**Task instructions:** Where the listing below has a line with "(338, 468) = (731, 242): green", write out exactly that line and every line after it, stopping after the line with "(683, 516) = (408, 93): black".

**Input data:**
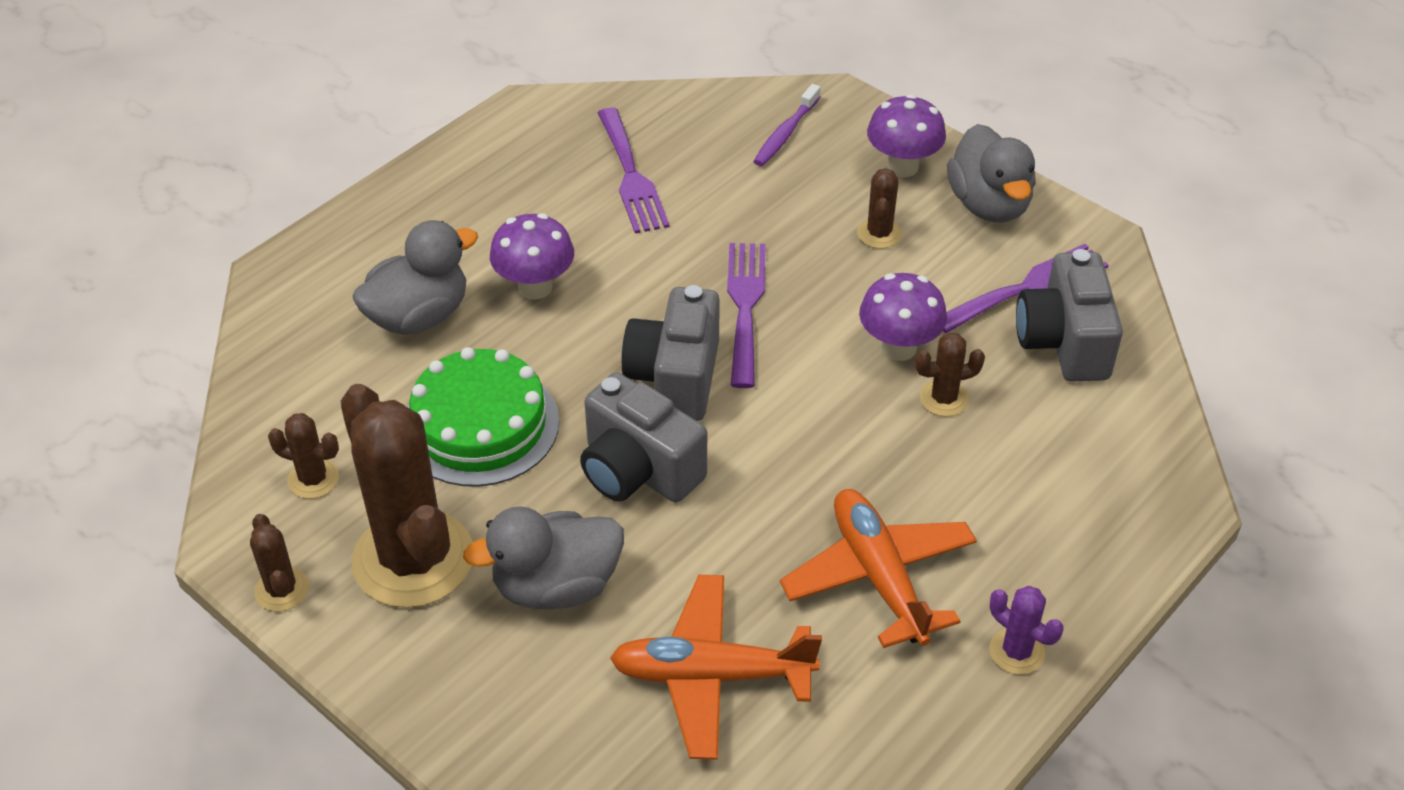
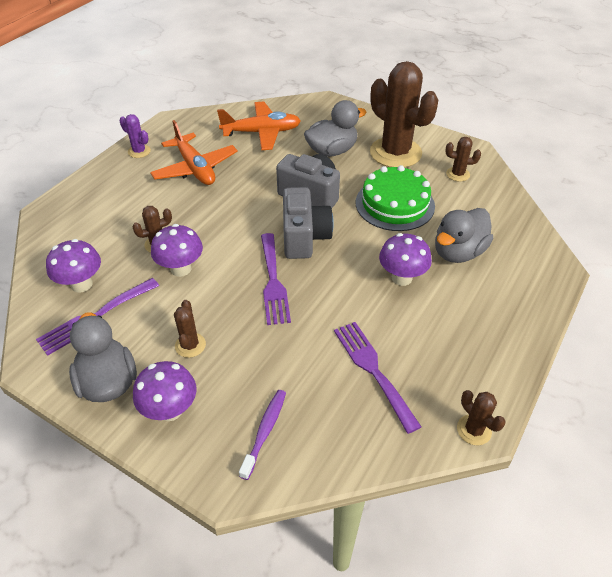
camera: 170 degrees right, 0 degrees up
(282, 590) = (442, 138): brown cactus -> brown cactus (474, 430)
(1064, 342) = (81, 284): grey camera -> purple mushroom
---
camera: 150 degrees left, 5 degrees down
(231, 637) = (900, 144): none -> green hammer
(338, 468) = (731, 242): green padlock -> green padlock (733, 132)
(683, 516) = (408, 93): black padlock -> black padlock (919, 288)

**Expected answer:**
(338, 468) = (731, 242): green padlock -> green padlock (733, 132)
(683, 516) = (408, 93): black padlock -> black padlock (919, 288)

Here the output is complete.